#### Stored data ####

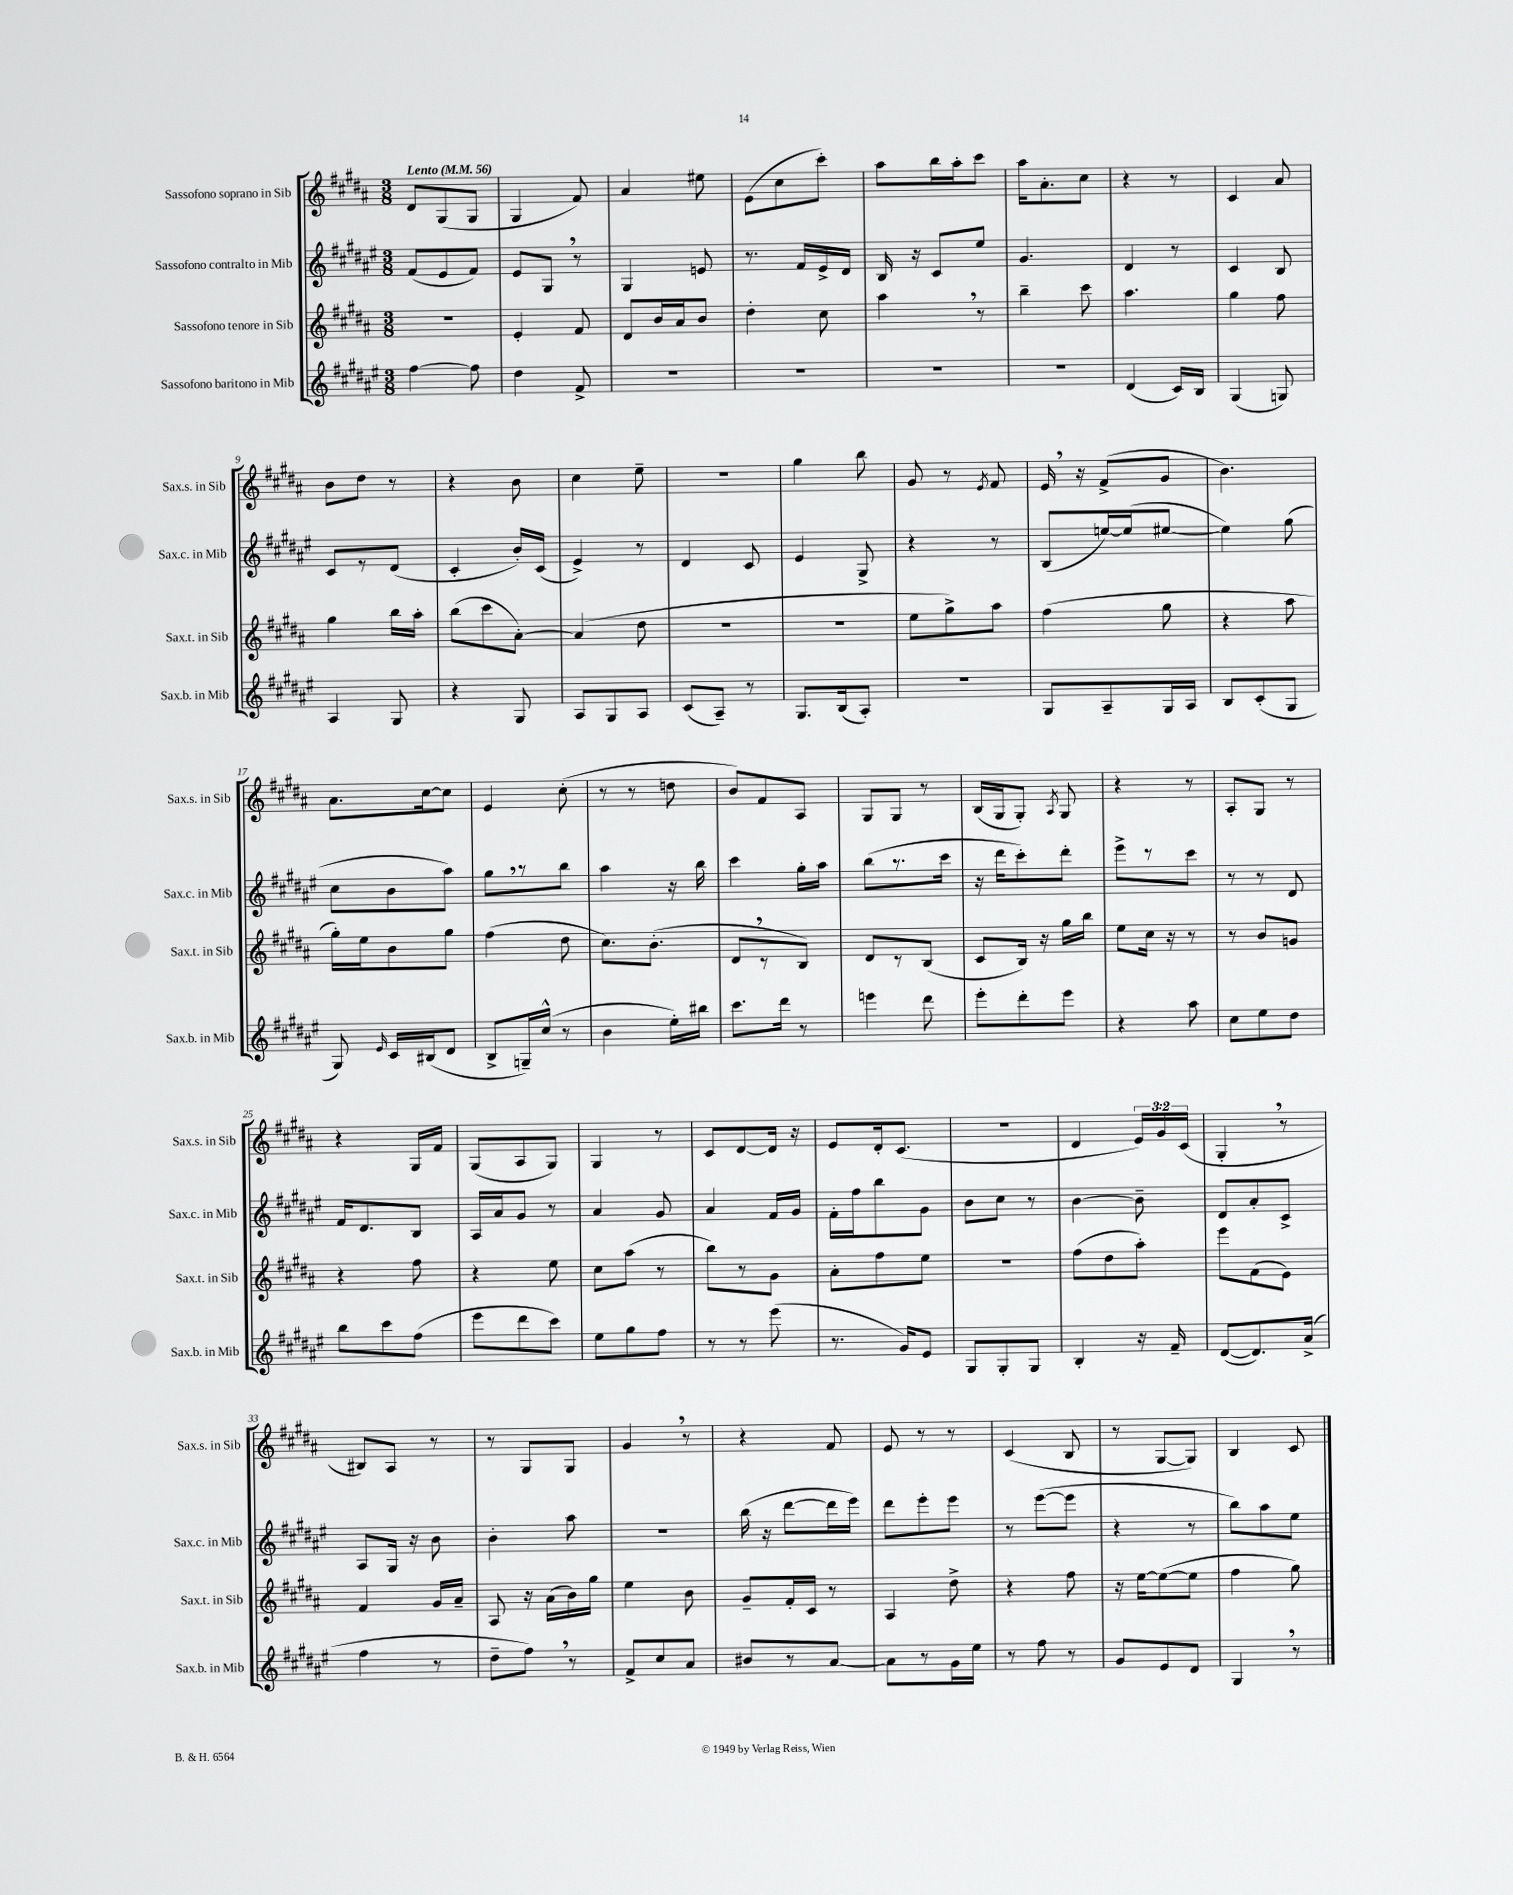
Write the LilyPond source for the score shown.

<<
\new StaffGroup <<
\new Staff = "s0" \with { instrumentName = "Sassofono soprano in Sib" shortInstrumentName = "Sax.s. in Sib" } {
    \clef treble \key b \major \numericTimeSignature \time 3/8 \override Staff.TupletNumber.text = #tuplet-number::calc-fraction-text \tempo "Lento" 4 = 56
    \autoBeamOff dis'8[ gis8( gis8] |
    gis4 fis'8) |
    ais'4 eis''8 |
    e'8[( cis''8 cis'''8]-.) |
    ais''8[ b''16 ais''16-. cis'''8] |
    ais''16[ ais'8.-. cis''8] |
    r4 r8 |
    cis'4 ais'8 |
    b'8[ dis''8] r8 |
    r4 b'8 |
    cis''4 e''8-- |
    R4. |
    gis''4 b''8 |
    gis'8 r8 \acciaccatura { e'8 } fis'8 |
    e'16 \breathe r16 fis'8[->( gis'8] |
    b'4.) |
    ais'8.[ cis''16~ cis''8] |
    e'4 cis''8-.( |
    r8 r8 d''8 |
    b'8[) fis'8 ais8] |
    gis8[ gis8] r8 |
    b16[( gis16 gis8]-.) \acciaccatura { ais8 } gis8 |
    r4 r8 |
    ais8[-. gis8] r8 |
    r4 gis16[ fis'16] |
    gis8[( ais8 gis8]) |
    gis4 r8 |
    cis'8[ dis'8~ dis'16] r16 |
    e'8[ dis'16-. cis'8.]( |
    R4. |
    dis'4 \tuplet 3/2 { e'16[) gis'16 cis'16]( } |
    gis4-. \breathe r8 |
    bis8[) ais8] r8 |
    r8 gis8[ gis8] |
    gis'4 \breathe r8 |
    r4 fis'8 |
    e'8 r8 r8 |
    cis'4( b8 |
    r8 gis8[~ gis8]) |
    b4 cis'8 \bar "|." |
}
\new Staff = "s1" \with { instrumentName = "Sassofono contralto in Mib" shortInstrumentName = "Sax.c. in Mib" } {
    \clef treble \key fis \major \numericTimeSignature \time 3/8
    \autoBeamOff fis'8[( eis'8 fis'8]) |
    eis'8[ gis8] \breathe r8 |
    gis4 e'8 |
    r8. fis'16[ eis'16-> dis'16] |
    b16 r16 cis'8[ eis''8] |
    gis'4. |
    dis'4 r8 |
    cis'4 b8 |
    cis'8[ r8 dis'8]( |
    cis'4-. b'16[-.) cis'16]( |
    eis'4->) r8 |
    dis'4 cis'8 |
    eis'4 gis8-> |
    r4 r8 |
    b8[( e''16~) e''16( eis''8]~ |
    eis''4) gis''8( |
    cis''8[ b'8 ais''8]) |
    gis''8[ \breathe r8 b''8] |
    ais''4 r16 b''16 |
    cis'''4 gis''16[-. ais''16] |
    b''8[( r8. cis'''16] |
    r16 dis'''16[ cis'''8-.) dis'''8]-. |
    eis'''8[-> r8 cis'''8] |
    r8 r8 dis'8 |
    fis'16[ dis'8. b8] |
    ais16[ ais'16 gis'8] r8 |
    ais'4 gis'8 |
    ais'4 fis'16[ gis'16] |
    fis'16[-. fis''16 b''8 gis'8] |
    b'8[ cis''8] r8 |
    b'4~ b'8-- |
    dis'8[ ais'8-. cis'8]-> |
    ais8[ gis16] r16 b'8 |
    b'4-. ais''8 |
    R4. |
    b''16( r16 dis'''8[~ dis'''16 eis'''16]) |
    dis'''8[ eis'''8-. eis'''8] |
    r8 eis'''8[~( eis'''8] |
    r4 r8 |
    b''8[) ais''8 eis''8] \bar "|." |
}
\new Staff = "s2" \with { instrumentName = "Sassofono tenore in Sib" shortInstrumentName = "Sax.t. in Sib" } {
    \clef treble \key b \major \numericTimeSignature \time 3/8
    \autoBeamOff R4. |
    e'4-. fis'8 |
    dis'8[ b'16 ais'16 b'8] |
    dis''4-. cis''8 |
    ais''4 \breathe r8 |
    b''4-- cis'''8 |
    ais''4. |
    gis''4 fis''8 |
    gis''4 b''16[ ais''16]-. |
    b''8[( cis'''8 ais'8]~-.) |
    ais'4( dis''8 |
    r4. |
    R4. |
    e''8[ gis''8->) ais''8] |
    fis''4( gis''8 |
    r4 ais''8 |
    gis''16[-.) e''16 b'8 gis''8] |
    fis''4( dis''8 |
    cis''8.[) b'8.]-.( |
    dis'8[ \breathe r8 b8]) |
    dis'8[ r8 b8]( |
    cis'8[ b16]) r16 gis''16[ b''16] |
    e''8[ cis''16] r16 r8 |
    r8 b'8[ g'8] |
    r4 fis''8 |
    r4 e''8 |
    cis''8[ ais''8]( r8 |
    b''8[) r8 gis'8] |
    ais'8[-. fis''8 e''8] |
    R4. |
    fis''8[( dis''8 ais''8]-.) |
    e'''8[ fis'8( e'8]) |
    fis'4 gis'16[ ais'16]-- |
    ais8 r16 ais'16[( b'16) gis''16] |
    e''4 b'8 |
    gis'8[-- fis'16-. cis'16] r8 |
    ais4 dis''8-> |
    r4 fis''8 |
    r16 e''16[~ e''8~( e''8] |
    fis''4 gis''8) \bar "|." |
}
\new Staff = "s3" \with { instrumentName = "Sassofono baritono in Mib" shortInstrumentName = "Sax.b. in Mib" } {
    \clef treble \key fis \major \numericTimeSignature \time 3/8
    \autoBeamOff fis''4~ fis''8 |
    dis''4 fis'8-> |
    R4. |
    R4. |
    R4. |
    R4. |
    dis'4( cis'16[) b16] |
    gis4( g8) |
    ais4 gis8 |
    r4 gis8 |
    ais8[ gis8 ais8] |
    cis'8[( ais8]--) r8 |
    gis8.[ b16( ais8]-.) |
    R4. |
    gis8[ ais8-- gis16 ais16] |
    b8[ cis'8-.( gis8] |
    gis8) \grace { eis'16 } cis'16[ bis16( dis'8] |
    b8[-> g16--) cis''16]-^( r8 |
    b'4 eis''16[-.) bis''16] |
    cis'''8.[ dis'''16] r8 |
    e'''4 dis'''8 |
    eis'''8[-. dis'''8-. eis'''8] |
    r4 ais''8 |
    cis''8[ eis''8 dis''8] |
    b''8[ cis'''8 fis''8]( |
    eis'''8[ dis'''8 cis'''8]) |
    eis''8[ gis''8 fis''8] |
    r8 r8 eis'''8( |
    r8. gis'16[) eis'8] |
    gis8[ gis8-. gis8] |
    b4-. r16 fis'16-- |
    dis'8[~( dis'8.) ais'16]->( |
    fis''4 r8 |
    dis''8[-- fis''8]) \breathe r8 |
    fis'8[-> cis''8 ais'8] |
    bis'8[ r8 ais'8]~ |
    ais'8[ r8 gis'16 eis''16] |
    r8 fis''8 r8 |
    gis'8[ eis'8 dis'8] |
    gis4 \breathe r8 \bar "|." |
}
>>
>>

####

# The exercise:
Please list every line in the records above that contains the word "treble", matching its case exactly.

# Full solution:
    \clef treble \key b \major \numericTimeSignature \time 3/8 \override Staff.TupletNumber.text = #tuplet-number::calc-fraction-text \tempo "Lento" 4 = 56
    \clef treble \key fis \major \numericTimeSignature \time 3/8
    \clef treble \key b \major \numericTimeSignature \time 3/8
    \clef treble \key fis \major \numericTimeSignature \time 3/8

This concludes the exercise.